(Given records)

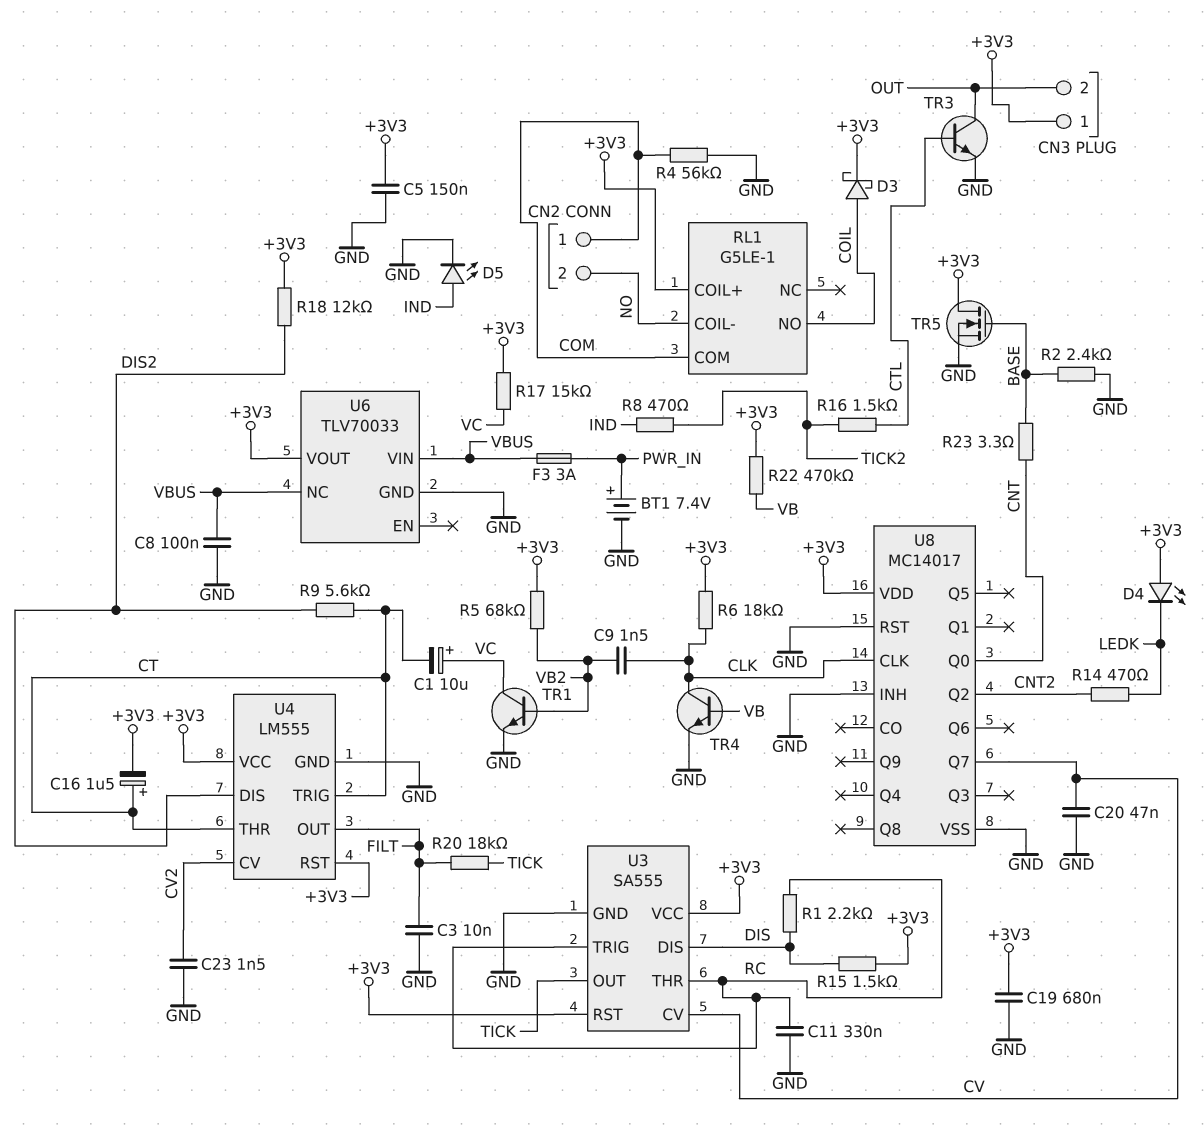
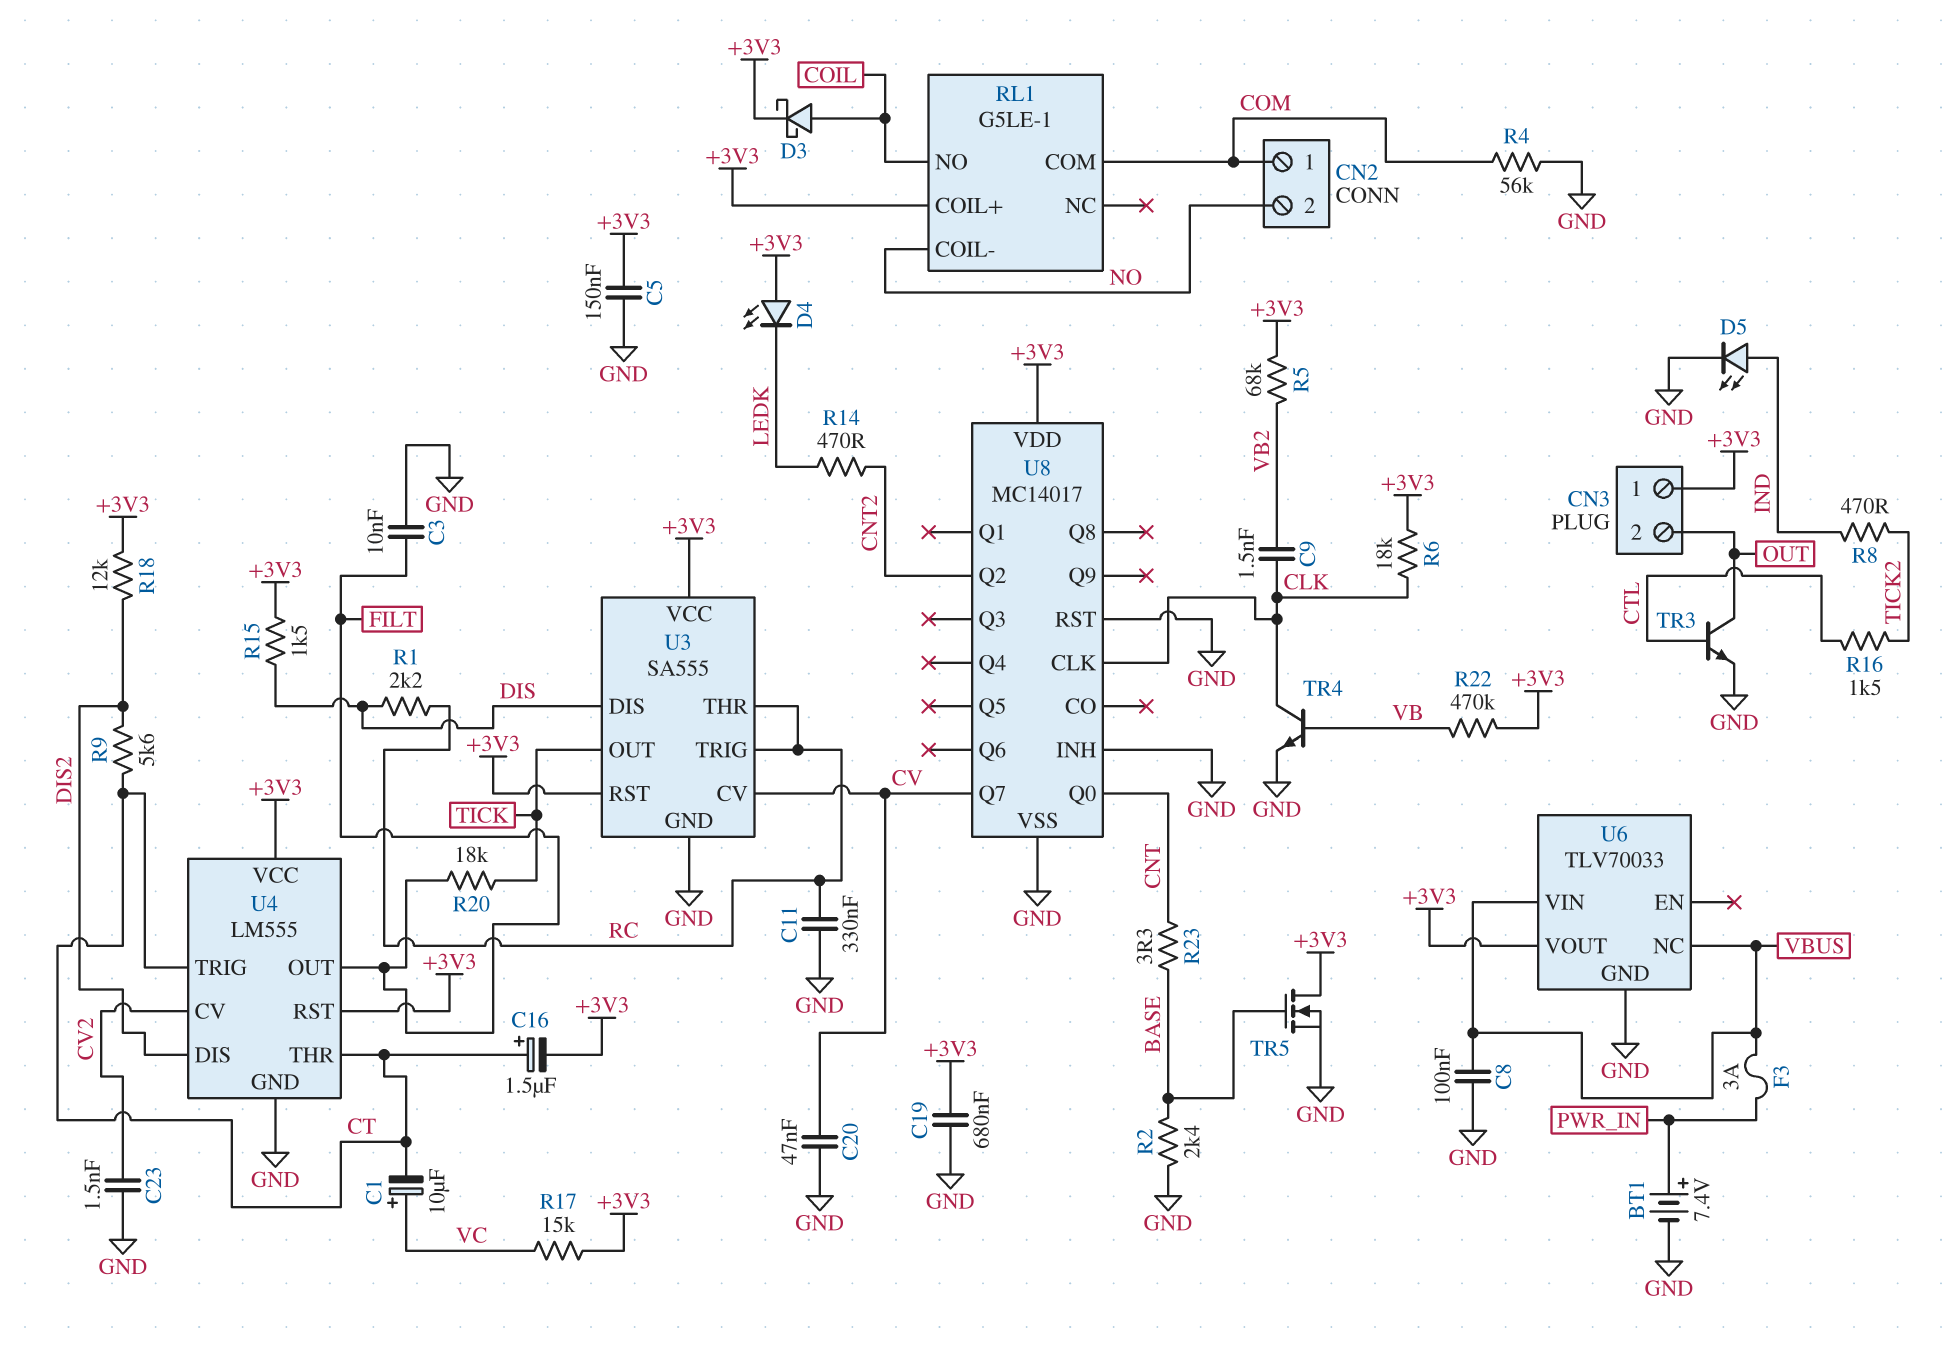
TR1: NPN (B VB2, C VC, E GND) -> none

(End Given records)
(Given records)

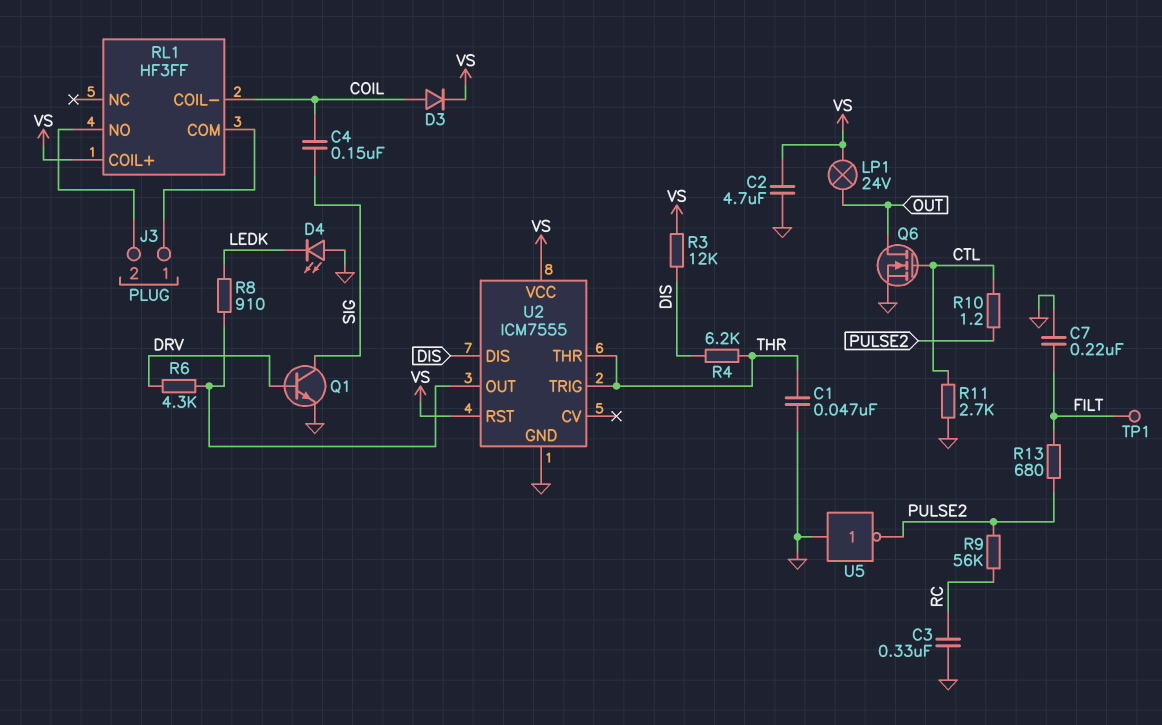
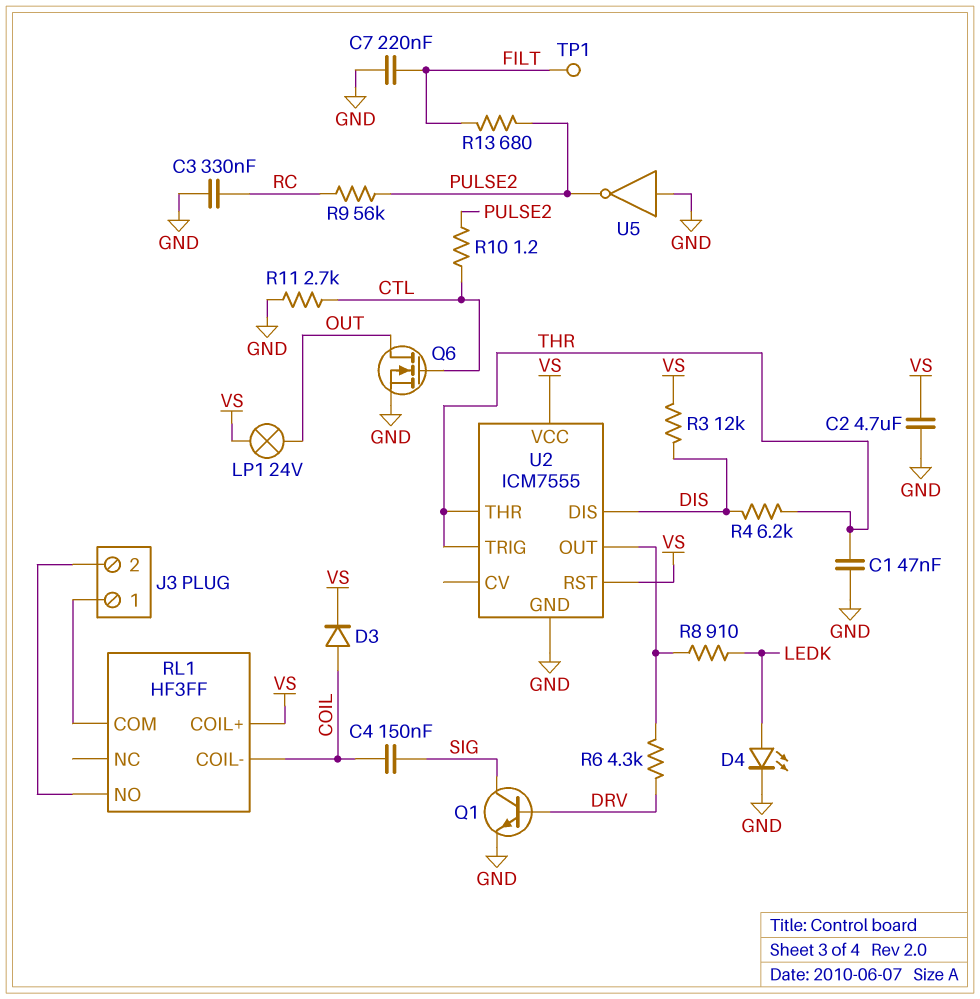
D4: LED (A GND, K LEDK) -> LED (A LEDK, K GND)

(End Given records)
(Given records)

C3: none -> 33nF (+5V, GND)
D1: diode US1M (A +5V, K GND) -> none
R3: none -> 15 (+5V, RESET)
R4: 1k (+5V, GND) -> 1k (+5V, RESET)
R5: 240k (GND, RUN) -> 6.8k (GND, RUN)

(End Given records)

#### [Exercise requirements]
Return only the lines between the one holding "D1: diode US1M (A +5V, K GND) -> none" and the one holding "R5: 240k (GND, RUN) -> 6.8k (GND, RUN)", inclusive, exactly as they appear above.

#### [Reply to the exercise]
D1: diode US1M (A +5V, K GND) -> none
R3: none -> 15 (+5V, RESET)
R4: 1k (+5V, GND) -> 1k (+5V, RESET)
R5: 240k (GND, RUN) -> 6.8k (GND, RUN)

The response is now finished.